REQUIREMENT - Each line from the one that includes "purple brick B6:E6" to the last line of the data below should be set down exactly; no other lines are wanted.

RECORDS FOR THIS TASK -
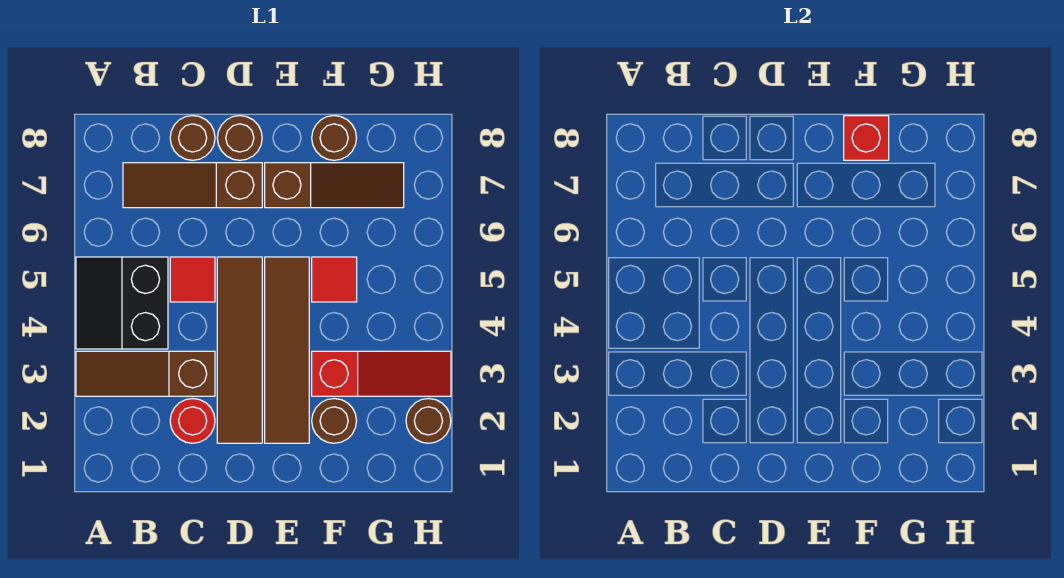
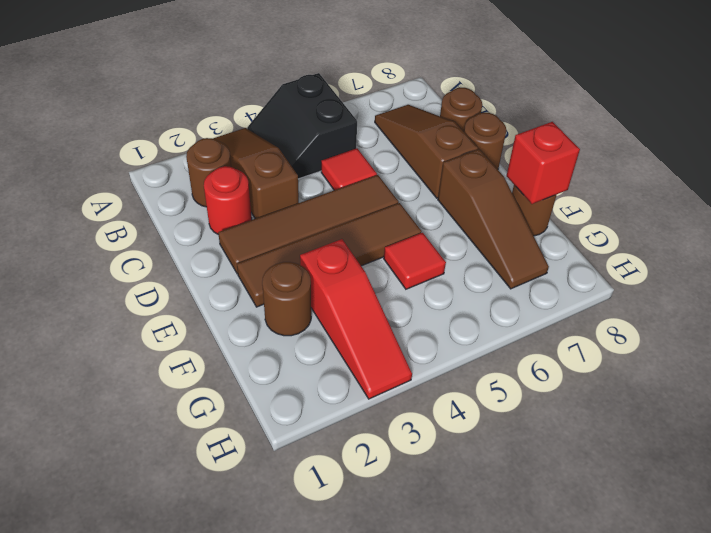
black slope A4:B5 level 1 top B -> black slope A4:B5 level 1 top 5
brown round brick H2 level 1 -> brown round brick B2 level 1

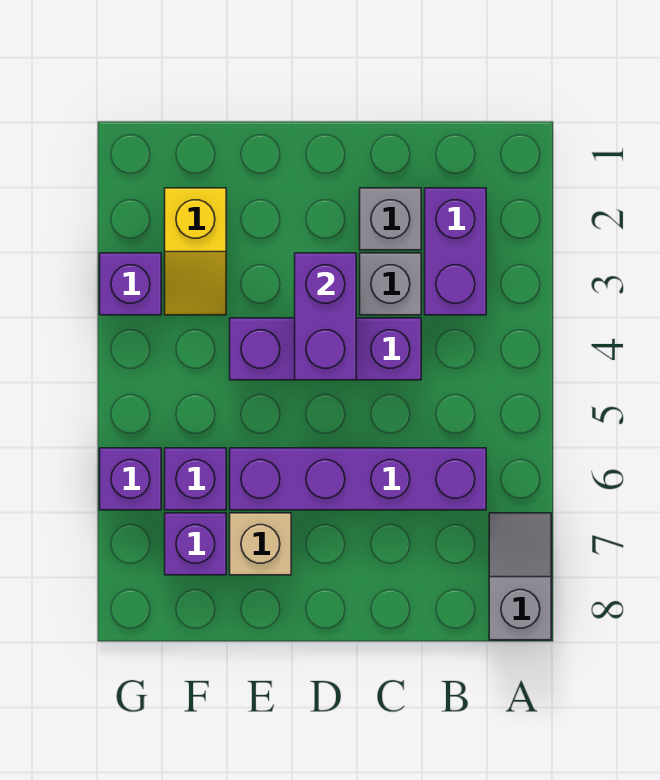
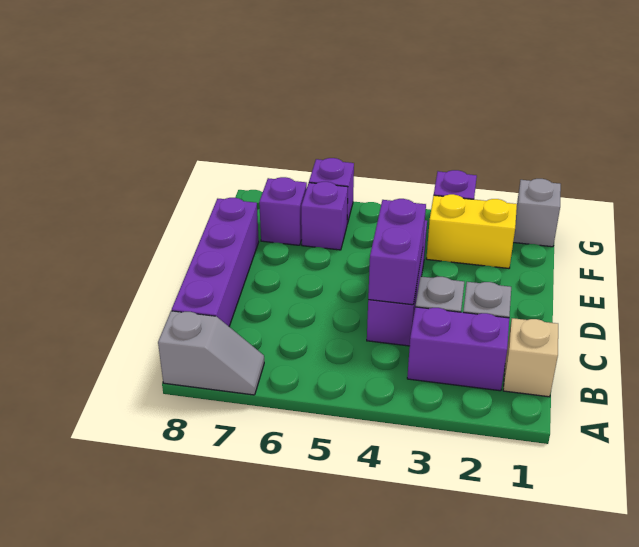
purple brick B6:E6 level 1 -> purple brick B8:E8 level 1
purple brick D3:D4 level 2 -> purple brick C4:D4 level 2
tan brick E7 level 1 -> tan brick B1 level 1
yellow slope F2:F3 level 1 top 2 -> yellow brick F2:F3 level 1
none -> grey brick G1 level 1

OUTPUT FOR THIS TASK -
purple brick B6:E6 level 1 -> purple brick B8:E8 level 1
purple brick D3:D4 level 2 -> purple brick C4:D4 level 2
tan brick E7 level 1 -> tan brick B1 level 1
yellow slope F2:F3 level 1 top 2 -> yellow brick F2:F3 level 1
none -> grey brick G1 level 1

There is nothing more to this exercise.